-- What to work on --
Wherever a line of the records contains "yellow", copy that line.

Entries taken from a collection:

+---+

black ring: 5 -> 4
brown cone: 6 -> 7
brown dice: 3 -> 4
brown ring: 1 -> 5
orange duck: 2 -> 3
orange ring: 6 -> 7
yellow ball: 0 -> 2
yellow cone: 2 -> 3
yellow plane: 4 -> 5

+---+

-- Answer box --
yellow ball: 0 -> 2
yellow cone: 2 -> 3
yellow plane: 4 -> 5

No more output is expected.